START Entries shown
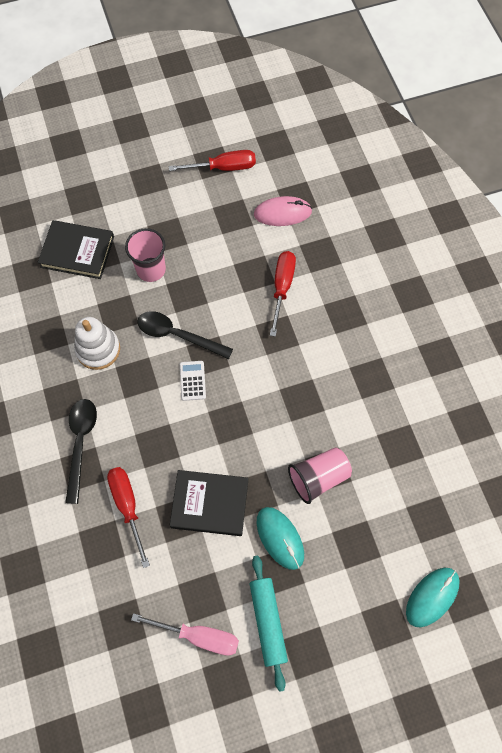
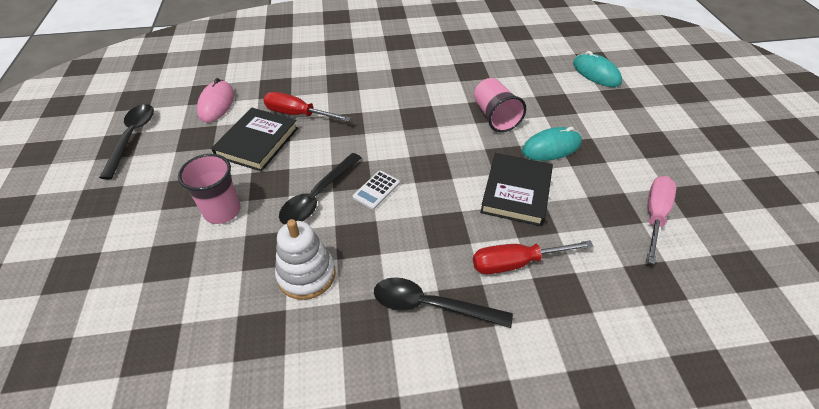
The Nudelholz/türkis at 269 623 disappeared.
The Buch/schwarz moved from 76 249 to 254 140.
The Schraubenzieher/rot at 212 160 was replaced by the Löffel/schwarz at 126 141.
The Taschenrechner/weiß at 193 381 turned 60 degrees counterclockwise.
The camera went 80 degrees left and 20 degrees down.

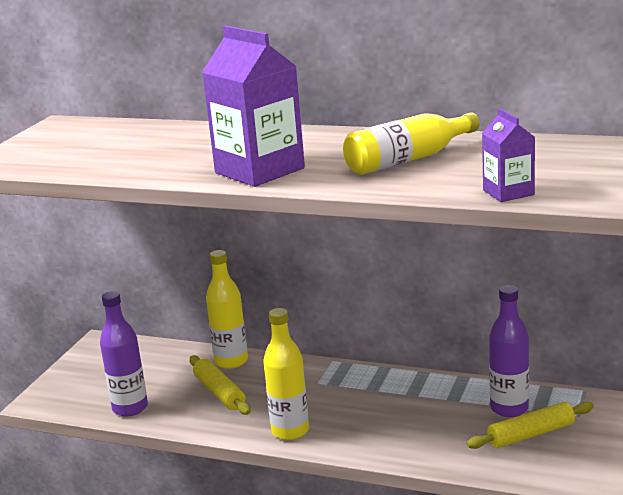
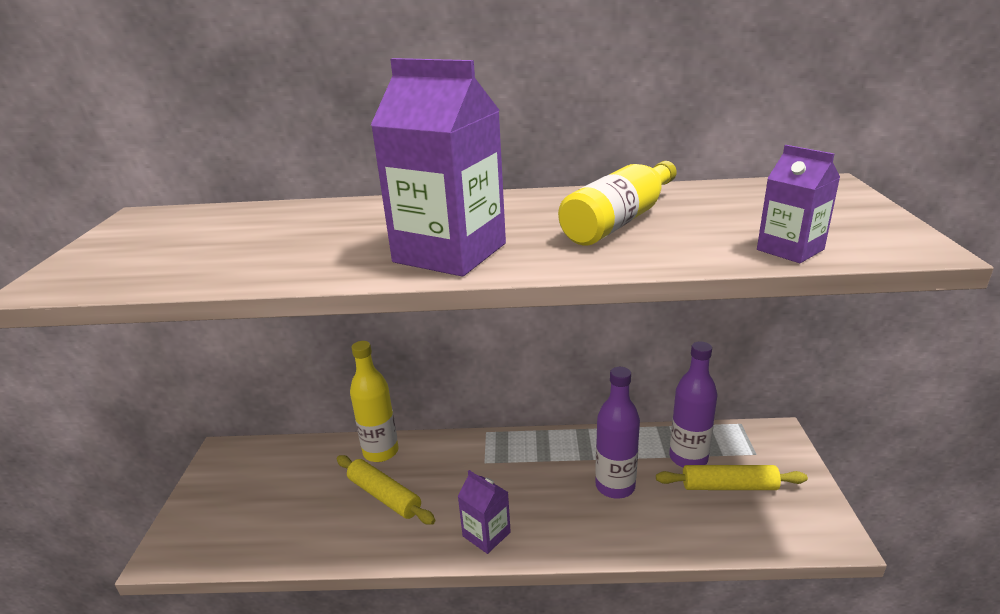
The Flasche/lila moved from 124 353 to 617 433.
The Flasche/gelb at 286 374 was replaced by the Getränkekarton/lila at 484 512.
The Nudelholz/gelb at 530 425 turned 45 degrees clockwise.
The camera went 20 degrees left and 5 degrees up.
END Entries shown
Only lines with the word "turned" are wanted, so copy each one from the records.

* Response to the exercise:
The Taschenrechner/weiß at 193 381 turned 60 degrees counterclockwise.
The Nudelholz/gelb at 530 425 turned 45 degrees clockwise.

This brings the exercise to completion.